→ **Exercise material**
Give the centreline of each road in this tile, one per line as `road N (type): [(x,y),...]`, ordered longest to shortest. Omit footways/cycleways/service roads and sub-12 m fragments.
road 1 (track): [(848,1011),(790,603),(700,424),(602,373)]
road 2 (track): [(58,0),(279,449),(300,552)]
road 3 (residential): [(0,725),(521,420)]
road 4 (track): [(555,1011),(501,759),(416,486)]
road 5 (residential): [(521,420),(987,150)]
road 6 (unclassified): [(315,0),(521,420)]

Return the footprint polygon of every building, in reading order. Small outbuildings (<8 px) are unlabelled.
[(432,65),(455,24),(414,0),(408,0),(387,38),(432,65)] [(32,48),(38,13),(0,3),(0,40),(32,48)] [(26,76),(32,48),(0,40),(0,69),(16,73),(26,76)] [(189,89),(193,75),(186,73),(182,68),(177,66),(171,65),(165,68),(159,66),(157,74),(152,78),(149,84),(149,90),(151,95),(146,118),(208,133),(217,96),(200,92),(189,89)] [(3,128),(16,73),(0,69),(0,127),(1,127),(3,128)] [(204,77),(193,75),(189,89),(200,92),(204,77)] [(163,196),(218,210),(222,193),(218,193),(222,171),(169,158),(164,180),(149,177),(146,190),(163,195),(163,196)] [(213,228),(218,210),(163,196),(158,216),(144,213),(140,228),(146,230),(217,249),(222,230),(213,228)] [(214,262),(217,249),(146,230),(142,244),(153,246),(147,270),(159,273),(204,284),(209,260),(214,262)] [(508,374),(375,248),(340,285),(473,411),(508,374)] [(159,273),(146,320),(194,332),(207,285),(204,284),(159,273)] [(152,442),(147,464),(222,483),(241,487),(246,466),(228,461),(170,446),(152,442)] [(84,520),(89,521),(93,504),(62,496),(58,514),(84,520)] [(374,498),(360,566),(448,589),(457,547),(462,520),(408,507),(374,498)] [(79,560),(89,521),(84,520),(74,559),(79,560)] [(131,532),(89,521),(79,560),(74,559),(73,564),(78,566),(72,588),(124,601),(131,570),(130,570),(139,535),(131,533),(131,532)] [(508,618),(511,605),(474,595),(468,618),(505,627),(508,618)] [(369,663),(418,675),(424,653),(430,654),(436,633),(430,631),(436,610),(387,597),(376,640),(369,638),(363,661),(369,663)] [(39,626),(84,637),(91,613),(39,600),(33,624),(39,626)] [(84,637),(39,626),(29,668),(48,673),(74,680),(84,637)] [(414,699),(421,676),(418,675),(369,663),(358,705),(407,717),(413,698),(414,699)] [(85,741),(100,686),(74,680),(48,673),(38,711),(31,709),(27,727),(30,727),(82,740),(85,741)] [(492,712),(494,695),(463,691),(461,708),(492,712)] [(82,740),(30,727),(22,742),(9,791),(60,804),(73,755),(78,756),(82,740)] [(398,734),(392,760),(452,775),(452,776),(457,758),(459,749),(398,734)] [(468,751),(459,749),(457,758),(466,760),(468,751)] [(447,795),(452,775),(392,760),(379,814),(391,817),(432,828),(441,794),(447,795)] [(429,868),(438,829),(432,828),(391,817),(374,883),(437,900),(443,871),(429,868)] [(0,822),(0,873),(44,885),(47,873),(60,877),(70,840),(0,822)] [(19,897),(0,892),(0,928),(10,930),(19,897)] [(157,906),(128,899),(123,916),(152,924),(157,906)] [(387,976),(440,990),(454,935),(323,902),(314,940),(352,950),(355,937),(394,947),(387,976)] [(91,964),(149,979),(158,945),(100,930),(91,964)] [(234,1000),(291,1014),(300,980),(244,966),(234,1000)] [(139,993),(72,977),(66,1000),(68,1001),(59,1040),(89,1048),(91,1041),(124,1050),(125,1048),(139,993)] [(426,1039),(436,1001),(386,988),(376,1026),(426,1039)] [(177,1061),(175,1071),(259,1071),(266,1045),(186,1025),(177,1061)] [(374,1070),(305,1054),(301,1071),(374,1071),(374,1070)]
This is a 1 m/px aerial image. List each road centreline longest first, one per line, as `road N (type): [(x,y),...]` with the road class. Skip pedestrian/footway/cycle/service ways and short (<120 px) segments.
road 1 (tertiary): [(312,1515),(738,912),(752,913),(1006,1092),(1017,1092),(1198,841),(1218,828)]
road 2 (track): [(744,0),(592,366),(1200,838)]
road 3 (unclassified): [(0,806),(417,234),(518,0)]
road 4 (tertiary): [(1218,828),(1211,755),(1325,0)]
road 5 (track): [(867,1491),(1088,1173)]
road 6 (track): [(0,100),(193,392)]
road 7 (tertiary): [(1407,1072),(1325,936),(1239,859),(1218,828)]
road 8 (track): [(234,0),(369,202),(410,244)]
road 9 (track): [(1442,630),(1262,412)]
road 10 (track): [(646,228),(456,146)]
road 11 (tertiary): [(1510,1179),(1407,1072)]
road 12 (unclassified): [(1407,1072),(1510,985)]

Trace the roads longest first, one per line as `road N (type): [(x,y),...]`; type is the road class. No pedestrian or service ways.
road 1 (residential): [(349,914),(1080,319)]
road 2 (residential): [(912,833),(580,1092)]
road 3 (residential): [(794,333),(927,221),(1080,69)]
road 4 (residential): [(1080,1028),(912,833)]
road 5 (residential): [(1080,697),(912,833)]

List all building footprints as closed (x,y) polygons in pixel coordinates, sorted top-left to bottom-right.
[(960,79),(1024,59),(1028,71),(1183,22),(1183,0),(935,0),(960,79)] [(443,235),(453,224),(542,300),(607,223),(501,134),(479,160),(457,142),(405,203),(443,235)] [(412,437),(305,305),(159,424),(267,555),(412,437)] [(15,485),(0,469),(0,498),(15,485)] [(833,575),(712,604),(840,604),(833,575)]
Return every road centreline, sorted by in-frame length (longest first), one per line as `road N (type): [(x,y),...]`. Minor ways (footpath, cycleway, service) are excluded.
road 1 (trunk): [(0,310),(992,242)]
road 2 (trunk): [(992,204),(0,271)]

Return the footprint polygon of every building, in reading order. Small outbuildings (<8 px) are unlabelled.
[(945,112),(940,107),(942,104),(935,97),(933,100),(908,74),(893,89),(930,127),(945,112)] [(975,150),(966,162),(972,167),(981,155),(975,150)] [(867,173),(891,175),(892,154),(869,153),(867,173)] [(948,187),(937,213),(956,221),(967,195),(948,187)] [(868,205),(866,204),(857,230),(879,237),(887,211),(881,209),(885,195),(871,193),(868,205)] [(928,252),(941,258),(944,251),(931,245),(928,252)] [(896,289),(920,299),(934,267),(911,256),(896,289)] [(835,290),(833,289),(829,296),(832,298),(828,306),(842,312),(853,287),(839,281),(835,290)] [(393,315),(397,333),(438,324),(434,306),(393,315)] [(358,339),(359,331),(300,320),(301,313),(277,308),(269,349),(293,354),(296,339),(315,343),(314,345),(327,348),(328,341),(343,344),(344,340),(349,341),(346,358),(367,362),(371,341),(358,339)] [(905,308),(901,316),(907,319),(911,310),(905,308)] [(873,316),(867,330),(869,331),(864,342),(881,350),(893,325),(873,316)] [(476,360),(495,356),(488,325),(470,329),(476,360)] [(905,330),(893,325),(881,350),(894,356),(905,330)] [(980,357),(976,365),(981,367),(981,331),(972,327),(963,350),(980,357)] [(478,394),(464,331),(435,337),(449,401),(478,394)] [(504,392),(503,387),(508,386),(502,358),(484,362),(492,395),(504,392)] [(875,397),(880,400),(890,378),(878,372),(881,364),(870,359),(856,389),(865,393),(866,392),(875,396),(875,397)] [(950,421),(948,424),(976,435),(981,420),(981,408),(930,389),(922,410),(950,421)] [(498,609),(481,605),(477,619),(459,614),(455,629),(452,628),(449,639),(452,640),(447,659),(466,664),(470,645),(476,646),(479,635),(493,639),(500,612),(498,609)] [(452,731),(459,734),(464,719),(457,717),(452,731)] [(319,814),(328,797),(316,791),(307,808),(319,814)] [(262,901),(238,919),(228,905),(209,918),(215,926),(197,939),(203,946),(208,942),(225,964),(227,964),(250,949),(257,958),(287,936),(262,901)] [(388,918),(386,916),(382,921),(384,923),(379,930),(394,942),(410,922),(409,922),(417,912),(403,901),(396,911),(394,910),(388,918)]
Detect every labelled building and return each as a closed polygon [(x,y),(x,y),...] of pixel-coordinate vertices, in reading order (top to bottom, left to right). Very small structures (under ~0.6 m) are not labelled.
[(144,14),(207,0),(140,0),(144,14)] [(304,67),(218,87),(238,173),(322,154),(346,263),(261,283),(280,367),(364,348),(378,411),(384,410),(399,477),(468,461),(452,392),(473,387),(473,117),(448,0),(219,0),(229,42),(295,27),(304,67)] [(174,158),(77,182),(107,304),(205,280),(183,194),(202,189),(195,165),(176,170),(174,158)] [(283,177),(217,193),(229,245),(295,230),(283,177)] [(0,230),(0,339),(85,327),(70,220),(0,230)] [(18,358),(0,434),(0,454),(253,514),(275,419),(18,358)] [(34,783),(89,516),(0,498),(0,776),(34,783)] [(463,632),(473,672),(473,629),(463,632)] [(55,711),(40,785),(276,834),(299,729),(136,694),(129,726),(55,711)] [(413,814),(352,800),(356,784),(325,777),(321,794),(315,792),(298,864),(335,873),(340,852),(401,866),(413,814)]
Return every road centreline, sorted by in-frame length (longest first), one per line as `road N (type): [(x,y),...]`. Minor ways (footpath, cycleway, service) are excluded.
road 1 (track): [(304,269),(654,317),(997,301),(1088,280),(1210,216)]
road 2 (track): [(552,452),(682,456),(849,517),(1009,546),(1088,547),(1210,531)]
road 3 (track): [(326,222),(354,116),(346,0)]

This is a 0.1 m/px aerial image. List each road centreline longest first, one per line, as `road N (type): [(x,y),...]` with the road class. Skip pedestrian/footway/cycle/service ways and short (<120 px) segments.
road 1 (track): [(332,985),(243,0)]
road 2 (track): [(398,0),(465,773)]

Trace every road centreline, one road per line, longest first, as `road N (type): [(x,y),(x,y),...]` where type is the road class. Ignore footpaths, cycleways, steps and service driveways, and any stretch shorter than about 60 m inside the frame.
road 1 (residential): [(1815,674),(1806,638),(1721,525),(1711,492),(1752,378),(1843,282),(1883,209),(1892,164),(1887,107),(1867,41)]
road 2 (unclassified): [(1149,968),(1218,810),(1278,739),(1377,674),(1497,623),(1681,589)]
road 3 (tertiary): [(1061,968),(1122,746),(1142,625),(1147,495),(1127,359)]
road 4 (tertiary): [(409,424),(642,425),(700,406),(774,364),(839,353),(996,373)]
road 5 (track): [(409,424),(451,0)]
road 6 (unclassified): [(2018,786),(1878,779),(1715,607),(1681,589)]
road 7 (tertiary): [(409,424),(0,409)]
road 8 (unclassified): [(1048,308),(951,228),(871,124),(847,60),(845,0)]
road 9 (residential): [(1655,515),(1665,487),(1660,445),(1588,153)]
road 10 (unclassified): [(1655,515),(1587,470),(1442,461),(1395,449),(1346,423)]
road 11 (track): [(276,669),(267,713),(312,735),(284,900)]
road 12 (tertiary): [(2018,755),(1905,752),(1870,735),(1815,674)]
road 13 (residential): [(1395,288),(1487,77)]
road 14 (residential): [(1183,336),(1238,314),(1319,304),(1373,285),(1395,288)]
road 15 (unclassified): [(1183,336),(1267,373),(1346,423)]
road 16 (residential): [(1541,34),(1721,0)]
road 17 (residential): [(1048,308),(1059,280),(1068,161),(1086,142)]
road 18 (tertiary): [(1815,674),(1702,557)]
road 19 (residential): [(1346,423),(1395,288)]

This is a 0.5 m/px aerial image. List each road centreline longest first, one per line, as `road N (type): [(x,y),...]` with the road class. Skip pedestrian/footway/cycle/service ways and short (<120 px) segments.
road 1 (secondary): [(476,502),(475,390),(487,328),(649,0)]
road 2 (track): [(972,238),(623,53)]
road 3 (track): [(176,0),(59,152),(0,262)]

→ **Task statement**
Transcribe the records above exactly, but only from the line that contains "This is a 0.5" through their final line, inclusive.

→ **Answer for this exercise**
This is a 0.5 m/px aerial image. List each road centreline longest first, one per line, as `road N (type): [(x,y),...]` with the road class. Skip pedestrian/footway/cycle/service ways and short (<120 px) segments.
road 1 (secondary): [(476,502),(475,390),(487,328),(649,0)]
road 2 (track): [(972,238),(623,53)]
road 3 (track): [(176,0),(59,152),(0,262)]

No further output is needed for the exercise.